Every record below should be copied exactly, with the pictures left out.

Data shown Start Marker

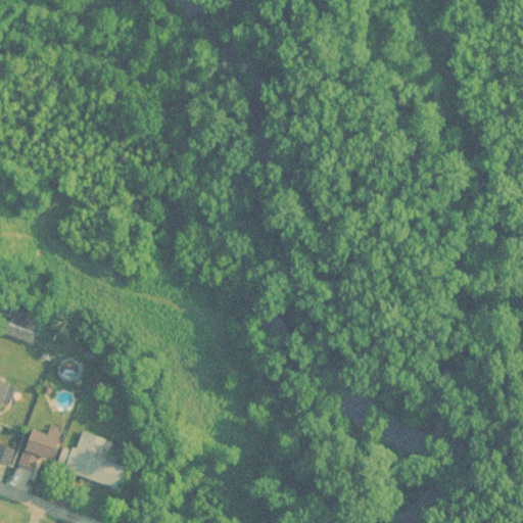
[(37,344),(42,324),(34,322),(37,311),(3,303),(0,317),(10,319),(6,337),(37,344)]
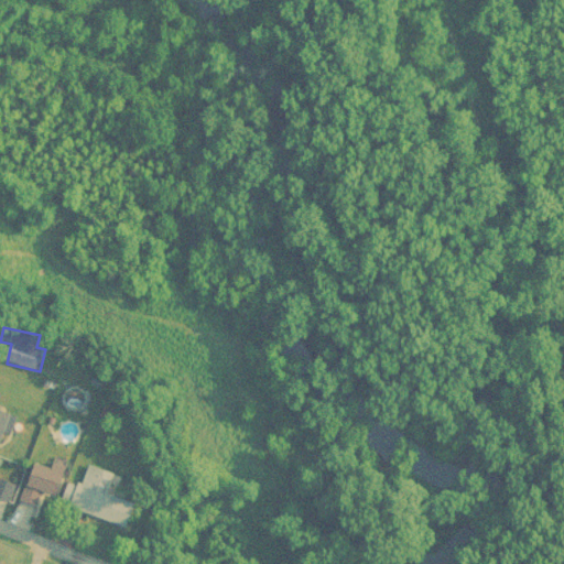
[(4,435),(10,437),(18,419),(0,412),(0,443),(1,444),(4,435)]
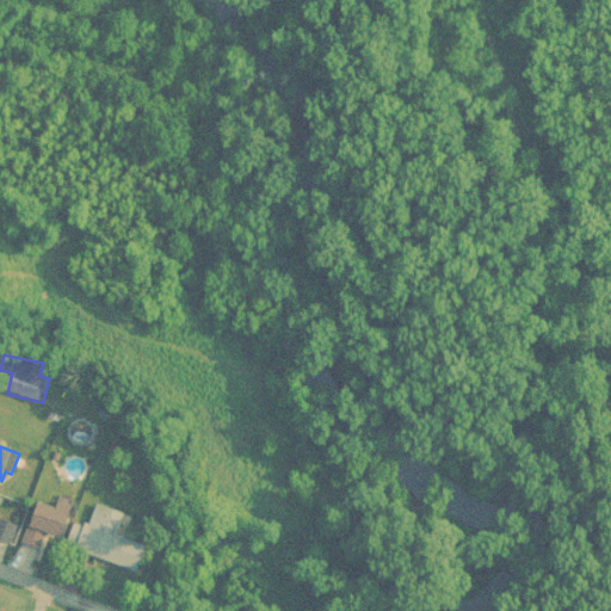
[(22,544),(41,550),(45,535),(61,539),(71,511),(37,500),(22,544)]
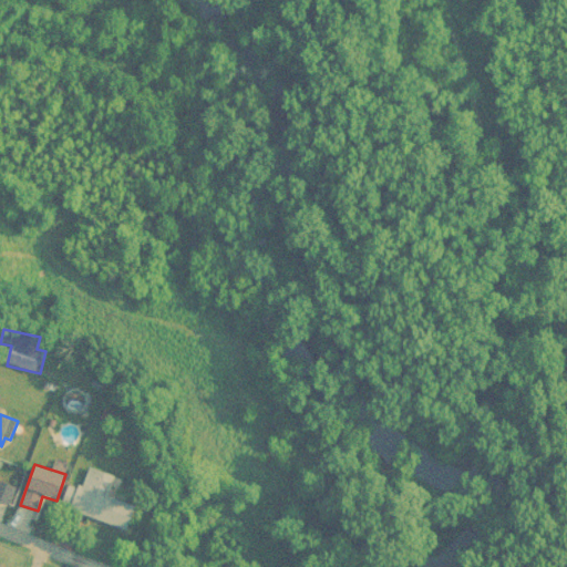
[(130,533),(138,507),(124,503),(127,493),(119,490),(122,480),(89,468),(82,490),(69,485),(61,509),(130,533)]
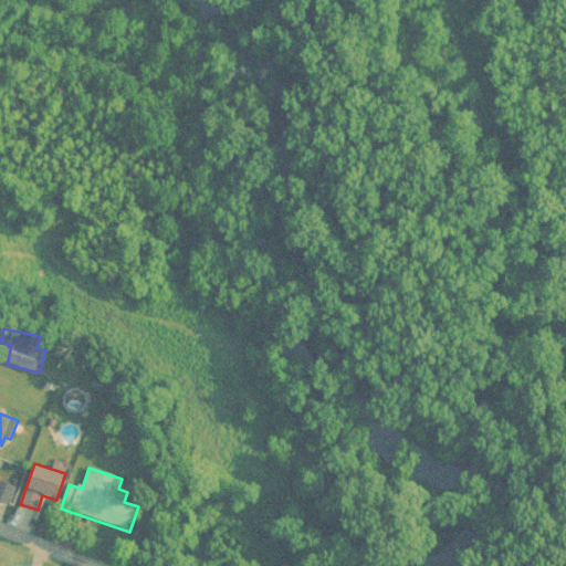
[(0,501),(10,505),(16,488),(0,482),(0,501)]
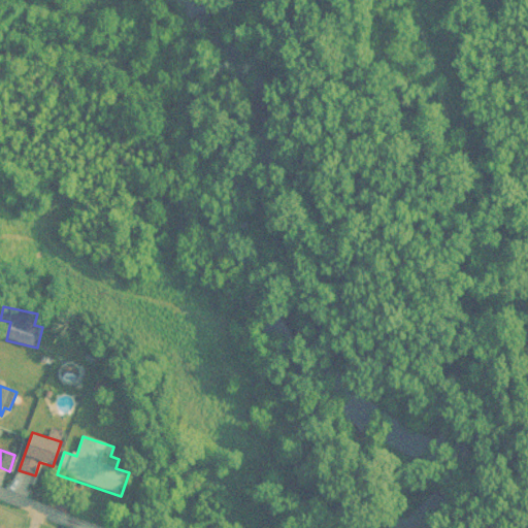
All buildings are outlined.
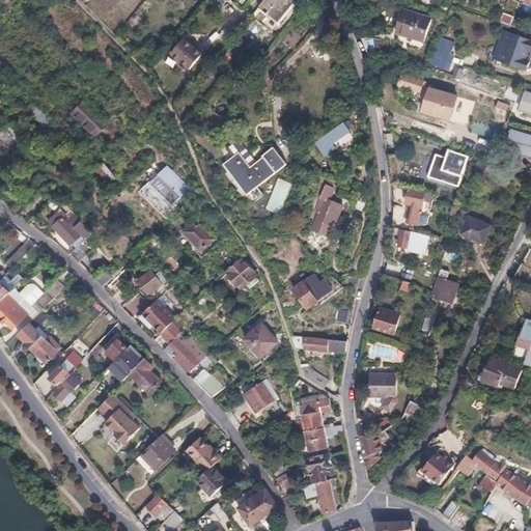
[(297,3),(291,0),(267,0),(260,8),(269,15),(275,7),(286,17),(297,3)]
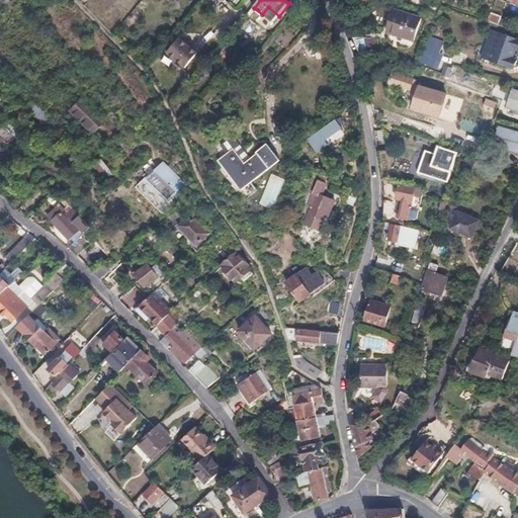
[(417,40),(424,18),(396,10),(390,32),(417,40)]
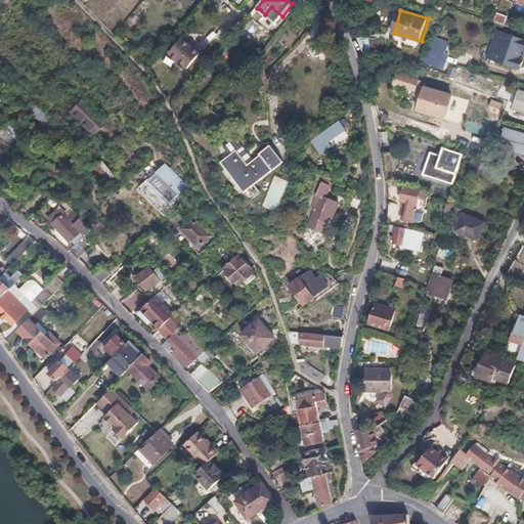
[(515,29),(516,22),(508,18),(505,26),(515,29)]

Data shown End Marker

## Solution for this task
[(37,344),(42,324),(34,322),(37,311),(3,303),(0,317),(10,319),(6,337),(37,344)]
[(4,435),(10,437),(18,419),(0,412),(0,443),(1,444),(4,435)]
[(22,544),(41,550),(45,535),(61,539),(71,511),(37,500),(22,544)]
[(130,533),(138,507),(124,503),(127,493),(119,490),(122,480),(89,468),(82,490),(69,485),(61,509),(130,533)]
[(0,501),(10,505),(16,488),(0,482),(0,501)]
All buildings are outlined.
[(297,3),(291,0),(267,0),(260,8),(269,15),(275,7),(286,17),(297,3)]
[(417,40),(424,18),(396,10),(390,32),(417,40)]
[(515,29),(516,22),(508,18),(505,26),(515,29)]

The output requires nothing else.